▸ **What the exercise asks**
Beneath this task are records; tally the lines in them that contain "plus" and report only the number.

-------- Input --------

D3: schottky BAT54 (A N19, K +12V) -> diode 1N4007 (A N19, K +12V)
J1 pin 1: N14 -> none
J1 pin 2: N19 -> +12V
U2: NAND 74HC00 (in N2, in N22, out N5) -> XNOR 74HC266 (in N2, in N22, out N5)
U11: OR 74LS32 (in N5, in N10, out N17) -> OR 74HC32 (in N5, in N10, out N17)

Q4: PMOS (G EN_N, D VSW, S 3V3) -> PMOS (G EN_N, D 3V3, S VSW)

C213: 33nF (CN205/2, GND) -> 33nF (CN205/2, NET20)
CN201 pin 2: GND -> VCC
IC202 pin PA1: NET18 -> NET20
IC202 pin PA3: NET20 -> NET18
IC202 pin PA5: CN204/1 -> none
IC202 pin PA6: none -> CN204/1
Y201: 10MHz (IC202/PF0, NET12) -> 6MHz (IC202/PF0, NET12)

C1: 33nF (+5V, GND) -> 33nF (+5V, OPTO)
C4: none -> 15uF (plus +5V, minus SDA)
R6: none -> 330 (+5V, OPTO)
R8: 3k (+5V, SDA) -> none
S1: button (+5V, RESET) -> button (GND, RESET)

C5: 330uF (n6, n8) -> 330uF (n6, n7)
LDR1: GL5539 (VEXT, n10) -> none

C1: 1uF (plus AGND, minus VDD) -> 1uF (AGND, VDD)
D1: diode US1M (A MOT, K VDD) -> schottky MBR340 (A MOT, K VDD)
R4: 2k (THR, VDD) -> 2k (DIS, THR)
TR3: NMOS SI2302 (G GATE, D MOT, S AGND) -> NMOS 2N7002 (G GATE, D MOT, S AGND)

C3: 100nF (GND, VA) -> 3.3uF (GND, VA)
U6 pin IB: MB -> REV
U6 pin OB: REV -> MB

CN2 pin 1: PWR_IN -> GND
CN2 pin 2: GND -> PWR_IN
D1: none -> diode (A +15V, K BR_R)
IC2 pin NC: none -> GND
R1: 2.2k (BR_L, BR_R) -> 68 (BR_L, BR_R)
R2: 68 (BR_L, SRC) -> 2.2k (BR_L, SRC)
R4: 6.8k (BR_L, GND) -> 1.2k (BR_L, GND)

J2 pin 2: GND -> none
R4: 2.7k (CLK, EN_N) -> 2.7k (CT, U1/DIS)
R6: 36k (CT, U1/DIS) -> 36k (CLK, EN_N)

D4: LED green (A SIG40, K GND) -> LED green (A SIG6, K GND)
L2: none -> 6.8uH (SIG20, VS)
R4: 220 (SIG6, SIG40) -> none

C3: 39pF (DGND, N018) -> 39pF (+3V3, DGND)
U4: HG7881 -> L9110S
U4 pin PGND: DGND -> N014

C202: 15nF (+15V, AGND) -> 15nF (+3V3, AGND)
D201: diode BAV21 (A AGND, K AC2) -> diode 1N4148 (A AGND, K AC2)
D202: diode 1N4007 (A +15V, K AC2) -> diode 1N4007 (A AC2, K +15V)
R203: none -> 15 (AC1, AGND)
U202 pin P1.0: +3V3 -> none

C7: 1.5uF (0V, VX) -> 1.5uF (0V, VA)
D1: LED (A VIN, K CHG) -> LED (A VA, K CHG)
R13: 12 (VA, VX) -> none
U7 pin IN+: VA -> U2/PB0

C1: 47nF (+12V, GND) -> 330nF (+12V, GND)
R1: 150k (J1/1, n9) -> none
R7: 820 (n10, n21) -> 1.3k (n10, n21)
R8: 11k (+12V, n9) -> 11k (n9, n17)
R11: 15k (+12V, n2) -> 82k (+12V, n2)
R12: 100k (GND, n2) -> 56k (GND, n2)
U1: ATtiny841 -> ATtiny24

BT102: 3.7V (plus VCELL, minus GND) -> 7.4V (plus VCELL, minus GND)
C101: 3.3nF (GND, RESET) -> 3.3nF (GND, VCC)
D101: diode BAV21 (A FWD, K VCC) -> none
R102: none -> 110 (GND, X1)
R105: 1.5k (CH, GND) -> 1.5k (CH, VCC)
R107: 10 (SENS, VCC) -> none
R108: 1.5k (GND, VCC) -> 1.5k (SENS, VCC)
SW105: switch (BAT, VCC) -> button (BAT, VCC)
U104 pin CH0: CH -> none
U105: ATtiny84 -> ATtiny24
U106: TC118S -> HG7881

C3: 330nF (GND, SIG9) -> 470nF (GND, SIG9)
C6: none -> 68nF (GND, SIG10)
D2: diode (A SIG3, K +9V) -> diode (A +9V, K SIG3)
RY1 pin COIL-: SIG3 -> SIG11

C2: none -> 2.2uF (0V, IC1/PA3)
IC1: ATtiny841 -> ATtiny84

--------

▸ **Answer to this problem**
3